§ EXERCISE REQUIREMENTS
The lines from the one containing "purple hexagon: (152, 1061)" through the last line below, both ends included, must be reproduced exactly, with no pictures.

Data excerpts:
_____

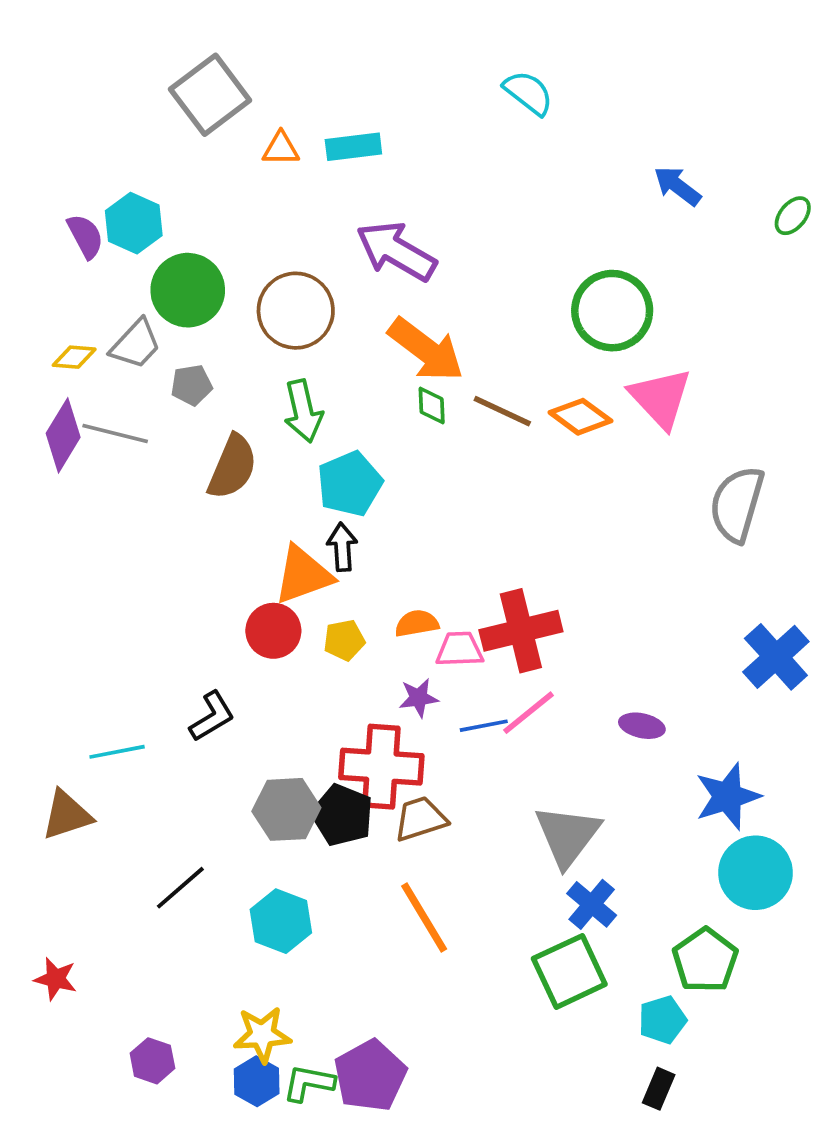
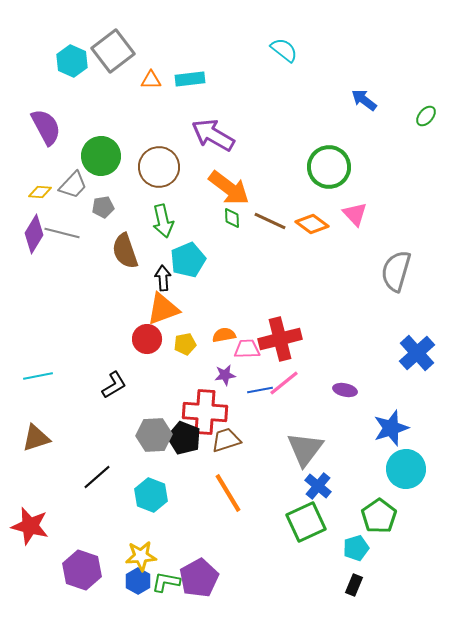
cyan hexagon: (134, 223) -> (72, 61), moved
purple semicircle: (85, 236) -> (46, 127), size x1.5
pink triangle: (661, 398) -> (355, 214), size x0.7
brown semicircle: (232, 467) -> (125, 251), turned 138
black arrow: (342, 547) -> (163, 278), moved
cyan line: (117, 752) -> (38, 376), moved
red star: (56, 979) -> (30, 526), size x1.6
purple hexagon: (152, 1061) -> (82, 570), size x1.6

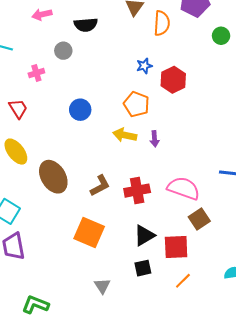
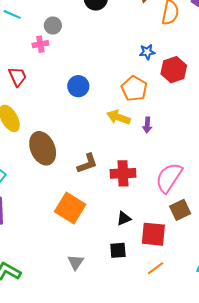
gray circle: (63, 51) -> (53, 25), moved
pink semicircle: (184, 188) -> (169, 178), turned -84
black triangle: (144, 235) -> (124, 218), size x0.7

_____

§ YOUR RESPONSE
purple hexagon: (152, 1061) -> (82, 570), size x1.6

gray circle: (63, 51) -> (53, 25), moved
pink semicircle: (184, 188) -> (169, 178), turned -84
black triangle: (144, 235) -> (124, 218), size x0.7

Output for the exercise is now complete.